* _What you are asked to do_:
Quote every item below verbatim, leaving nothing out and changing nothing.

* _Input rows_:
* * * *

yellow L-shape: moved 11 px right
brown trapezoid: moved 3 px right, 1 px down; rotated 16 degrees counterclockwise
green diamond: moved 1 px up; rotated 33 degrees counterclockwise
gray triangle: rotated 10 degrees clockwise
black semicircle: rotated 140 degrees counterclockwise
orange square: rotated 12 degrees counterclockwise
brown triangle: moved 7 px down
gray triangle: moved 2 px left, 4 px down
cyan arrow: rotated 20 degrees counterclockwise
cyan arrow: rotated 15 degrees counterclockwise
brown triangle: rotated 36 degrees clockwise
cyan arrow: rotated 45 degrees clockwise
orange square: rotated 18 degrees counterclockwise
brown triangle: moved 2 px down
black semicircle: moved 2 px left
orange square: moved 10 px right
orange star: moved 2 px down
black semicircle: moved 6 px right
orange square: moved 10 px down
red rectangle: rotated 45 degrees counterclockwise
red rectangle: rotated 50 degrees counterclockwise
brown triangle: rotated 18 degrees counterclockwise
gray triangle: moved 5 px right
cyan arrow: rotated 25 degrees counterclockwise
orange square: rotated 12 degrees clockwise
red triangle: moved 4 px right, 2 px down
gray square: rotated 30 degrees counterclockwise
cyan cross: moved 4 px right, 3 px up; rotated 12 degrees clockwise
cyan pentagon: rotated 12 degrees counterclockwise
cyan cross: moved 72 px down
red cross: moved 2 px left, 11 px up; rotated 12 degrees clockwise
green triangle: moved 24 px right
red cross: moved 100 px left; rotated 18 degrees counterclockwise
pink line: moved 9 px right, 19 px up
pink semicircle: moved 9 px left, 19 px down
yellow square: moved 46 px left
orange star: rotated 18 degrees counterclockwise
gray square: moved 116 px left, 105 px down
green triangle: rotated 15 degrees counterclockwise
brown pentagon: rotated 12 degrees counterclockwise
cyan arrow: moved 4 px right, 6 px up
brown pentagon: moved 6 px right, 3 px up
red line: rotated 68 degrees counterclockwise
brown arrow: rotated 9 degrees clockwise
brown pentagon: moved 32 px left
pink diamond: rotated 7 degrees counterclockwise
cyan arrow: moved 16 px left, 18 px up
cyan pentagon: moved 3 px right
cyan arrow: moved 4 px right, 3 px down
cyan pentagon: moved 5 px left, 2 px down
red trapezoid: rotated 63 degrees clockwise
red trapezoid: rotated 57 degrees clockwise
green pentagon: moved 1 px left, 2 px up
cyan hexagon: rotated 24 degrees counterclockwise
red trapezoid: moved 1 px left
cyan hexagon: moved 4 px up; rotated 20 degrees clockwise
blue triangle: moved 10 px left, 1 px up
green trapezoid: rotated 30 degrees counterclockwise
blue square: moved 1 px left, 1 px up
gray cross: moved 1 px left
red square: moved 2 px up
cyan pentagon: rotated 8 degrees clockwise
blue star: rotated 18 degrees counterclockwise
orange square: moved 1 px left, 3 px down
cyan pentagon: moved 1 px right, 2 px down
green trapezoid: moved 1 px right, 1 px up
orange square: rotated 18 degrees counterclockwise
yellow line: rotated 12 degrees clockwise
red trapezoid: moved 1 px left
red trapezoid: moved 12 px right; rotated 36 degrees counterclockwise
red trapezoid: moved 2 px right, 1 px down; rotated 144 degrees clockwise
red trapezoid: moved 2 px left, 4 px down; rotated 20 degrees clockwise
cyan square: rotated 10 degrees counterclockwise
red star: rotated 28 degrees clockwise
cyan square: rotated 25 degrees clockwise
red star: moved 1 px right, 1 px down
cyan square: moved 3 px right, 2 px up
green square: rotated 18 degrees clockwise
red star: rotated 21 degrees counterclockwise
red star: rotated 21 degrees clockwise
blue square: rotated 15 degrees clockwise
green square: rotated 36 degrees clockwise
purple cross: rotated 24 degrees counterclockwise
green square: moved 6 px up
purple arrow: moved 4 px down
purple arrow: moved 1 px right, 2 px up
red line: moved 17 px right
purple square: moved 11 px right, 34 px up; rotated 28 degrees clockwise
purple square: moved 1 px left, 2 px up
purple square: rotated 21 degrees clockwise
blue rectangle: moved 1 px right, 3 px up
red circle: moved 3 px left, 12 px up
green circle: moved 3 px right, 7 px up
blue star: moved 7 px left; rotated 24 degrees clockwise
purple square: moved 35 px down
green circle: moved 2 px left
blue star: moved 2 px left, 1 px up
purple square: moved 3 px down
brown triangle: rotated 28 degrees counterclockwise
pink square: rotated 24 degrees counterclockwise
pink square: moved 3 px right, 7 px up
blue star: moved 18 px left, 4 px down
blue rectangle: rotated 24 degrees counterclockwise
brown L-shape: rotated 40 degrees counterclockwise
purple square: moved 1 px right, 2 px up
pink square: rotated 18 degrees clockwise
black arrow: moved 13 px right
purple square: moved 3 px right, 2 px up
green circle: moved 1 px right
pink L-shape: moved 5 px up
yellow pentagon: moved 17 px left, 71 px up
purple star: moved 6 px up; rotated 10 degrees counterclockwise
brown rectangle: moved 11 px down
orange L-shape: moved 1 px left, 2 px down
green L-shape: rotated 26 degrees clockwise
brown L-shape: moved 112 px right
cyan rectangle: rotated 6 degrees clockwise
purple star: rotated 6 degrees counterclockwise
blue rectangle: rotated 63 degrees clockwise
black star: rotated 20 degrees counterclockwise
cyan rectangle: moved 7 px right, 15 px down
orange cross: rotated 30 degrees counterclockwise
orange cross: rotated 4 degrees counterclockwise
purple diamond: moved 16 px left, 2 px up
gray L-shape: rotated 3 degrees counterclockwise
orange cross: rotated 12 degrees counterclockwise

* * * *

* _Right answer_:
yellow L-shape: moved 11 px right
brown trapezoid: moved 3 px right, 1 px down; rotated 16 degrees counterclockwise
green diamond: moved 1 px up; rotated 33 degrees counterclockwise
gray triangle: rotated 10 degrees clockwise
black semicircle: rotated 140 degrees counterclockwise
orange square: rotated 12 degrees counterclockwise
brown triangle: moved 7 px down
gray triangle: moved 2 px left, 4 px down
cyan arrow: rotated 20 degrees counterclockwise
cyan arrow: rotated 15 degrees counterclockwise
brown triangle: rotated 36 degrees clockwise
cyan arrow: rotated 45 degrees clockwise
orange square: rotated 18 degrees counterclockwise
brown triangle: moved 2 px down
black semicircle: moved 2 px left
orange square: moved 10 px right
orange star: moved 2 px down
black semicircle: moved 6 px right
orange square: moved 10 px down
red rectangle: rotated 45 degrees counterclockwise
red rectangle: rotated 50 degrees counterclockwise
brown triangle: rotated 18 degrees counterclockwise
gray triangle: moved 5 px right
cyan arrow: rotated 25 degrees counterclockwise
orange square: rotated 12 degrees clockwise
red triangle: moved 4 px right, 2 px down
gray square: rotated 30 degrees counterclockwise
cyan cross: moved 4 px right, 3 px up; rotated 12 degrees clockwise
cyan pentagon: rotated 12 degrees counterclockwise
cyan cross: moved 72 px down
red cross: moved 2 px left, 11 px up; rotated 12 degrees clockwise
green triangle: moved 24 px right
red cross: moved 100 px left; rotated 18 degrees counterclockwise
pink line: moved 9 px right, 19 px up
pink semicircle: moved 9 px left, 19 px down
yellow square: moved 46 px left
orange star: rotated 18 degrees counterclockwise
gray square: moved 116 px left, 105 px down
green triangle: rotated 15 degrees counterclockwise
brown pentagon: rotated 12 degrees counterclockwise
cyan arrow: moved 4 px right, 6 px up
brown pentagon: moved 6 px right, 3 px up
red line: rotated 68 degrees counterclockwise
brown arrow: rotated 9 degrees clockwise
brown pentagon: moved 32 px left
pink diamond: rotated 7 degrees counterclockwise
cyan arrow: moved 16 px left, 18 px up
cyan pentagon: moved 3 px right
cyan arrow: moved 4 px right, 3 px down
cyan pentagon: moved 5 px left, 2 px down
red trapezoid: rotated 63 degrees clockwise
red trapezoid: rotated 57 degrees clockwise
green pentagon: moved 1 px left, 2 px up
cyan hexagon: rotated 24 degrees counterclockwise
red trapezoid: moved 1 px left
cyan hexagon: moved 4 px up; rotated 20 degrees clockwise
blue triangle: moved 10 px left, 1 px up
green trapezoid: rotated 30 degrees counterclockwise
blue square: moved 1 px left, 1 px up
gray cross: moved 1 px left
red square: moved 2 px up
cyan pentagon: rotated 8 degrees clockwise
blue star: rotated 18 degrees counterclockwise
orange square: moved 1 px left, 3 px down
cyan pentagon: moved 1 px right, 2 px down
green trapezoid: moved 1 px right, 1 px up
orange square: rotated 18 degrees counterclockwise
yellow line: rotated 12 degrees clockwise
red trapezoid: moved 1 px left
red trapezoid: moved 12 px right; rotated 36 degrees counterclockwise
red trapezoid: moved 2 px right, 1 px down; rotated 144 degrees clockwise
red trapezoid: moved 2 px left, 4 px down; rotated 20 degrees clockwise
cyan square: rotated 10 degrees counterclockwise
red star: rotated 28 degrees clockwise
cyan square: rotated 25 degrees clockwise
red star: moved 1 px right, 1 px down
cyan square: moved 3 px right, 2 px up
green square: rotated 18 degrees clockwise
red star: rotated 21 degrees counterclockwise
red star: rotated 21 degrees clockwise
blue square: rotated 15 degrees clockwise
green square: rotated 36 degrees clockwise
purple cross: rotated 24 degrees counterclockwise
green square: moved 6 px up
purple arrow: moved 4 px down
purple arrow: moved 1 px right, 2 px up
red line: moved 17 px right
purple square: moved 11 px right, 34 px up; rotated 28 degrees clockwise
purple square: moved 1 px left, 2 px up
purple square: rotated 21 degrees clockwise
blue rectangle: moved 1 px right, 3 px up
red circle: moved 3 px left, 12 px up
green circle: moved 3 px right, 7 px up
blue star: moved 7 px left; rotated 24 degrees clockwise
purple square: moved 35 px down
green circle: moved 2 px left
blue star: moved 2 px left, 1 px up
purple square: moved 3 px down
brown triangle: rotated 28 degrees counterclockwise
pink square: rotated 24 degrees counterclockwise
pink square: moved 3 px right, 7 px up
blue star: moved 18 px left, 4 px down
blue rectangle: rotated 24 degrees counterclockwise
brown L-shape: rotated 40 degrees counterclockwise
purple square: moved 1 px right, 2 px up
pink square: rotated 18 degrees clockwise
black arrow: moved 13 px right
purple square: moved 3 px right, 2 px up
green circle: moved 1 px right
pink L-shape: moved 5 px up
yellow pentagon: moved 17 px left, 71 px up
purple star: moved 6 px up; rotated 10 degrees counterclockwise
brown rectangle: moved 11 px down
orange L-shape: moved 1 px left, 2 px down
green L-shape: rotated 26 degrees clockwise
brown L-shape: moved 112 px right
cyan rectangle: rotated 6 degrees clockwise
purple star: rotated 6 degrees counterclockwise
blue rectangle: rotated 63 degrees clockwise
black star: rotated 20 degrees counterclockwise
cyan rectangle: moved 7 px right, 15 px down
orange cross: rotated 30 degrees counterclockwise
orange cross: rotated 4 degrees counterclockwise
purple diamond: moved 16 px left, 2 px up
gray L-shape: rotated 3 degrees counterclockwise
orange cross: rotated 12 degrees counterclockwise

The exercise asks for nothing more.